===== Source records

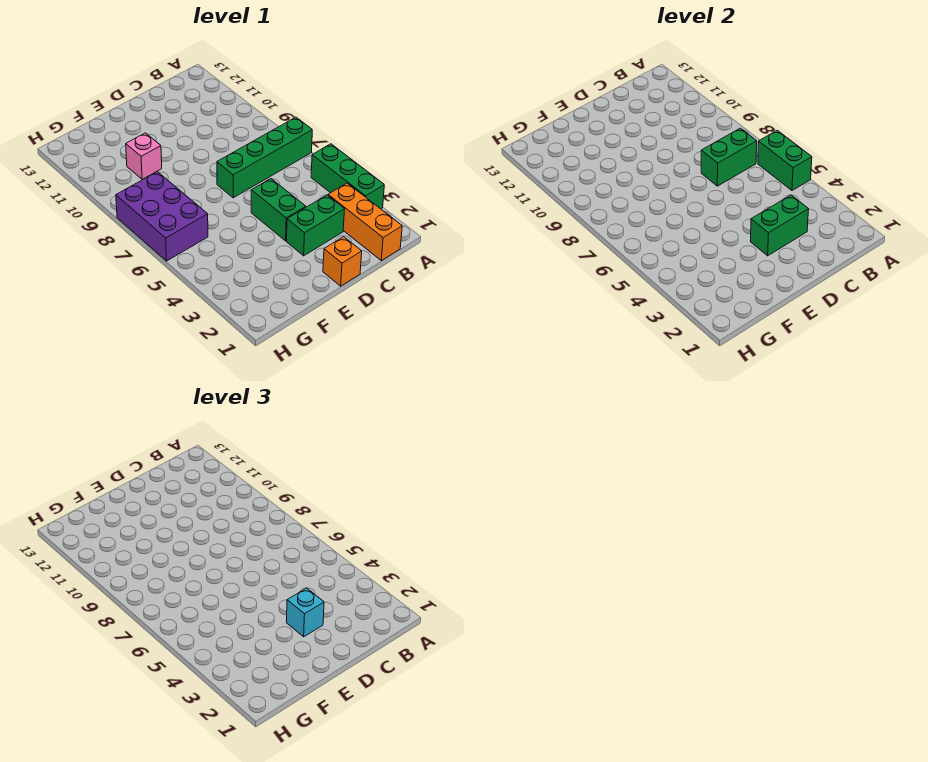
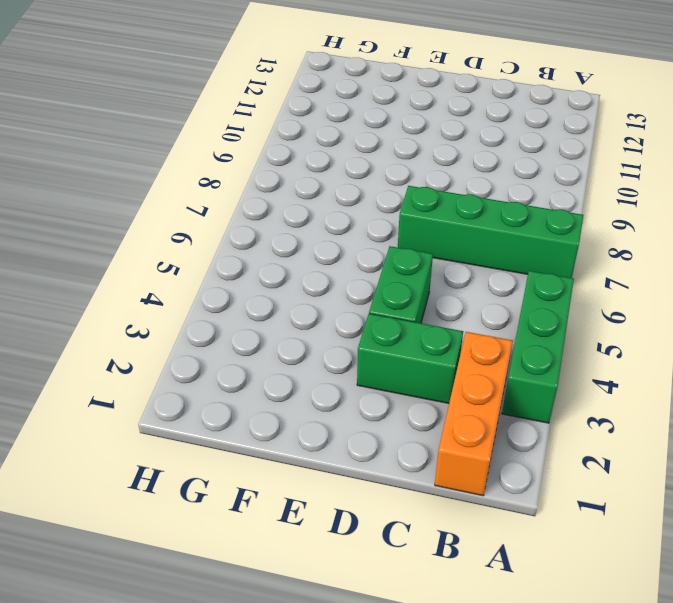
none -> orange 1x1 brick [323,237,362,286]
none -> pink 1x1 brick [126,133,162,179]
none -> purple 2x3 brick [116,172,208,261]

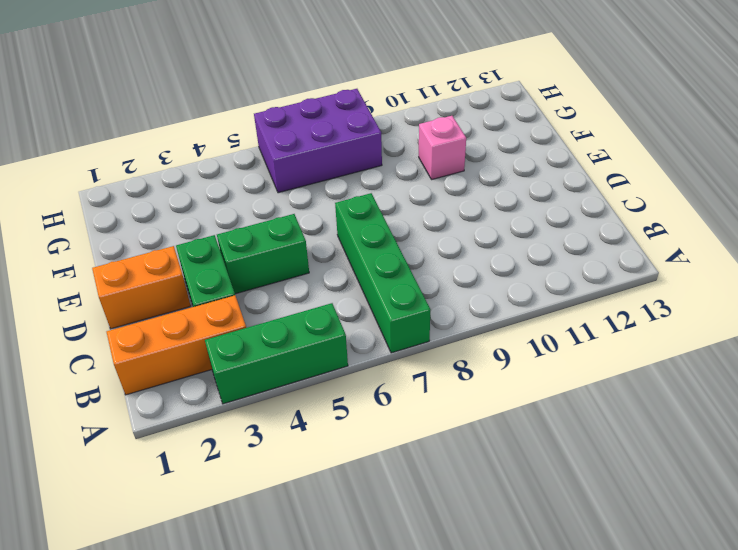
orange 1x2 brick [92,246,191,329] -> orange 1x1 brick [323,237,362,286]
none -> green 1x2 brick [758,130,812,191]
none -> green 1x2 brick [701,128,757,186]
none -> green 1x2 brick [750,195,809,256]

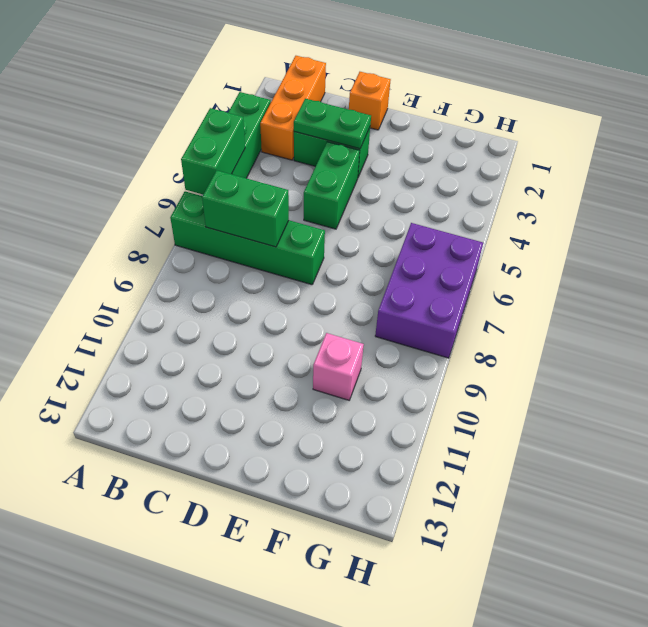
green 1x2 plate [294,99,371,149] -> green 1x2 brick [750,195,809,256]
none -> cyan 1x1 brick [286,588,324,637]

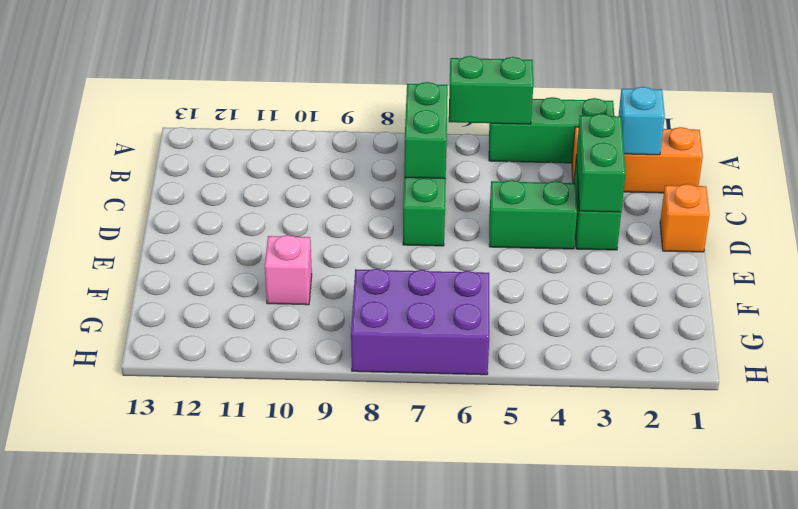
cyan 1x1 brick [619,87,665,155] -> cyan 1x1 brick moved to [286,588,324,637]

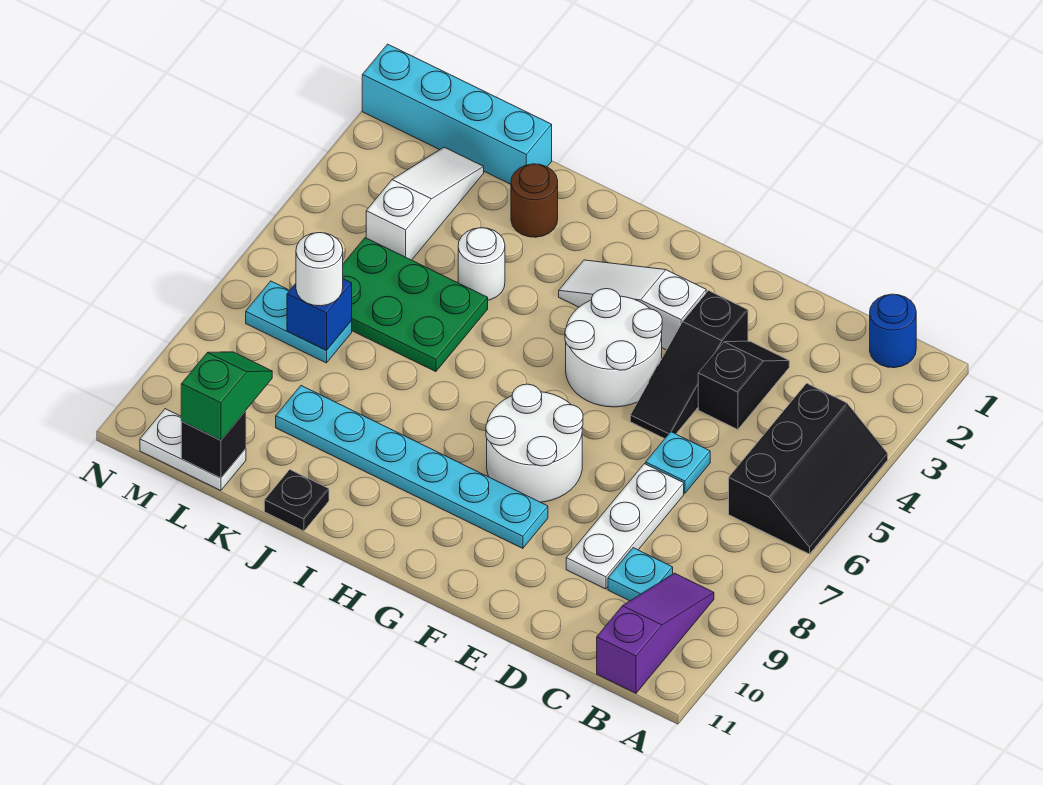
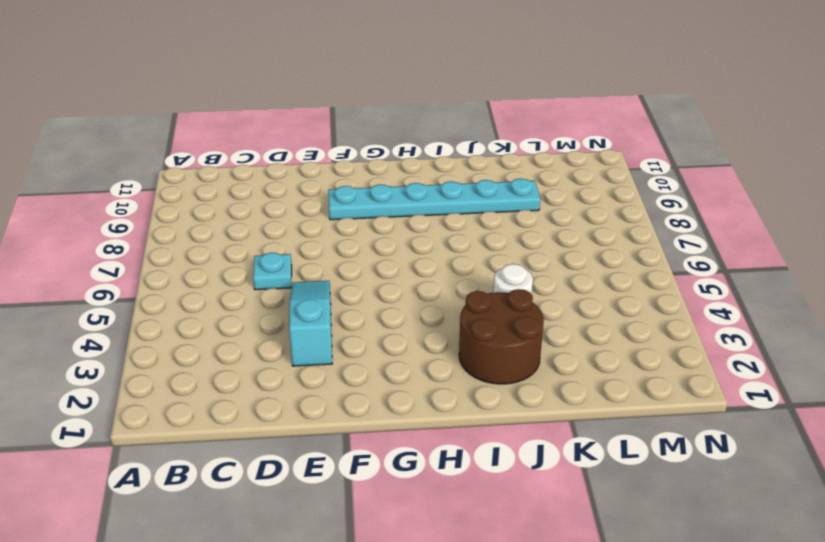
cyan 1x3 slope [289,281,332,366] -> black 1x3 slope [630,291,748,439]
brown 2x2 round brick [459,289,544,384] -> brown 1x1 round brick [511,164,558,237]
none -> black 2x3 slope [729,383,888,554]
none -> blue 1x1 round brick [870,294,916,368]
none -> purple 1x3 slope [597,573,714,693]

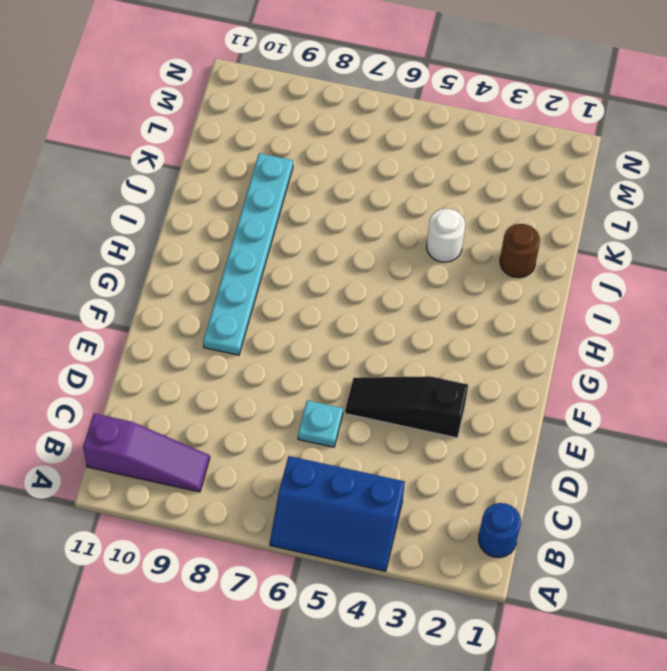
blue 2x3 slope [270,456,405,571] -> black 2x3 slope [729,383,888,554]
none -> cyan 1x1 plate [608,548,673,601]
none -> black 1x2 slope [698,341,789,429]
none -> white 1x3 plate [566,464,684,589]

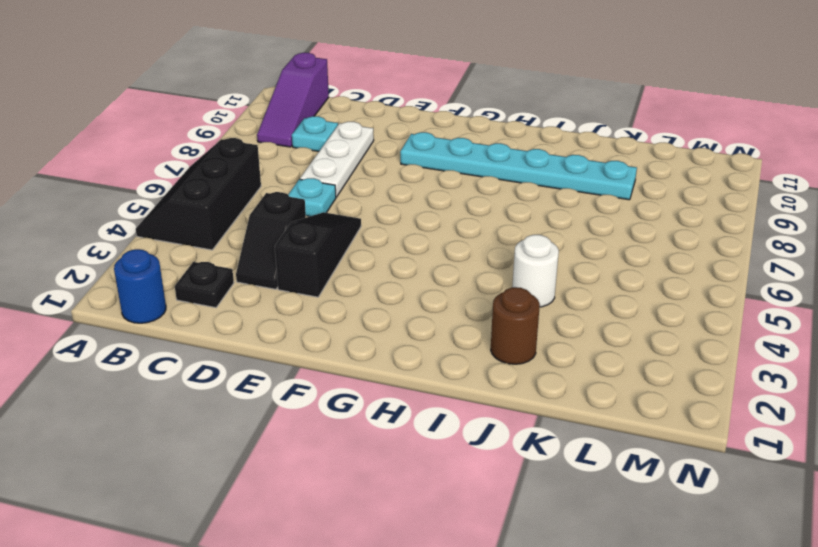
black 1x1 plate [175,262,234,308] -> black 1x1 plate moved to [264,470,329,531]
none -> white 1x3 slope [559,260,706,350]
none -> white 2x2 round brick [565,289,662,407]
none -> white 2x2 round brick [486,384,583,502]

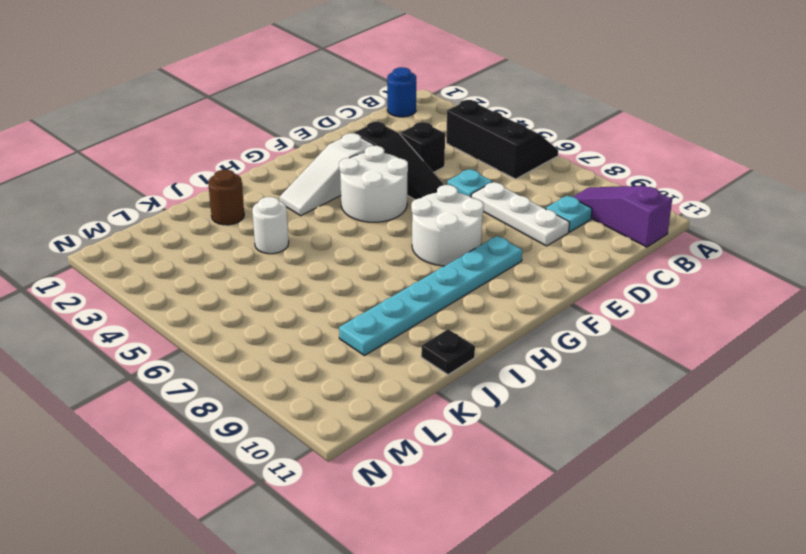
none -> green 2x3 plate [343,238,488,372]
none -> cyan 1x4 brick [362,44,552,184]
none -> white 1x3 slope [366,147,484,260]

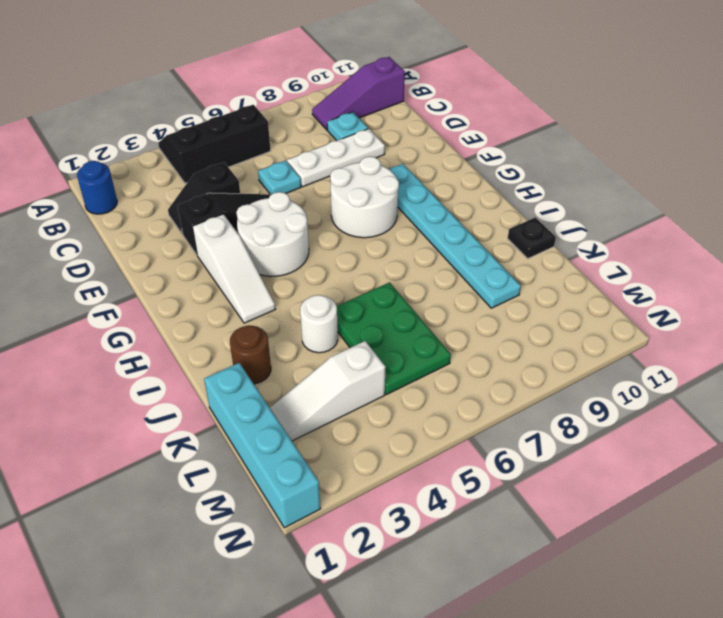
none -> cyan 1x2 plate [246,281,352,363]
none -> white 1x2 plate [140,409,246,490]
none -> blue 1x1 brick [287,279,352,351]

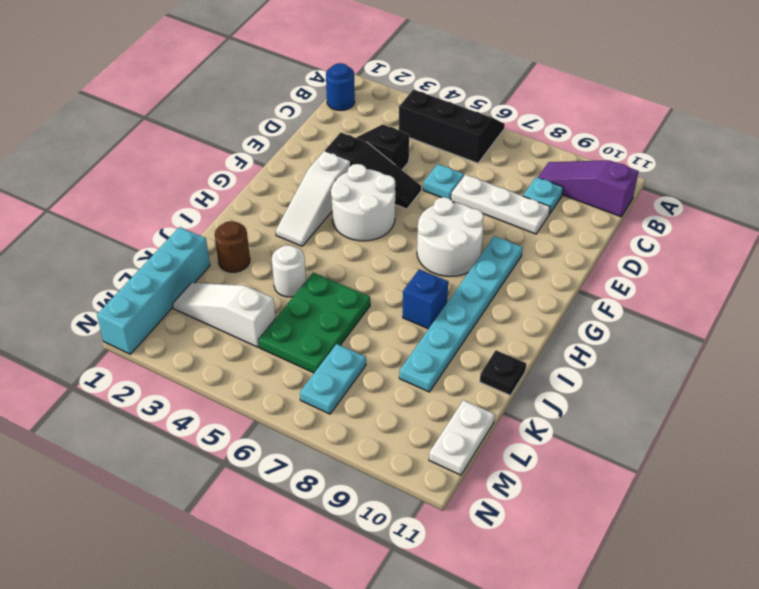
blue 1x1 brick [403,269,448,329] -> blue 1x1 brick moved to [287,279,352,351]
none -> black 1x1 brick [181,411,246,478]
none -> white 1x1 round brick [296,233,343,306]
none -> green 1x2 slope [181,352,272,440]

==========

• **Task to carry out**
Search the data above and return each line in which "slope" occurs.

• **Answer space**
cyan 1x3 slope [289,281,332,366] -> black 1x3 slope [630,291,748,439]
none -> black 2x3 slope [729,383,888,554]
none -> purple 1x3 slope [597,573,714,693]
blue 2x3 slope [270,456,405,571] -> black 2x3 slope [729,383,888,554]
none -> black 1x2 slope [698,341,789,429]
none -> white 1x3 slope [559,260,706,350]
none -> white 1x3 slope [366,147,484,260]
none -> green 1x2 slope [181,352,272,440]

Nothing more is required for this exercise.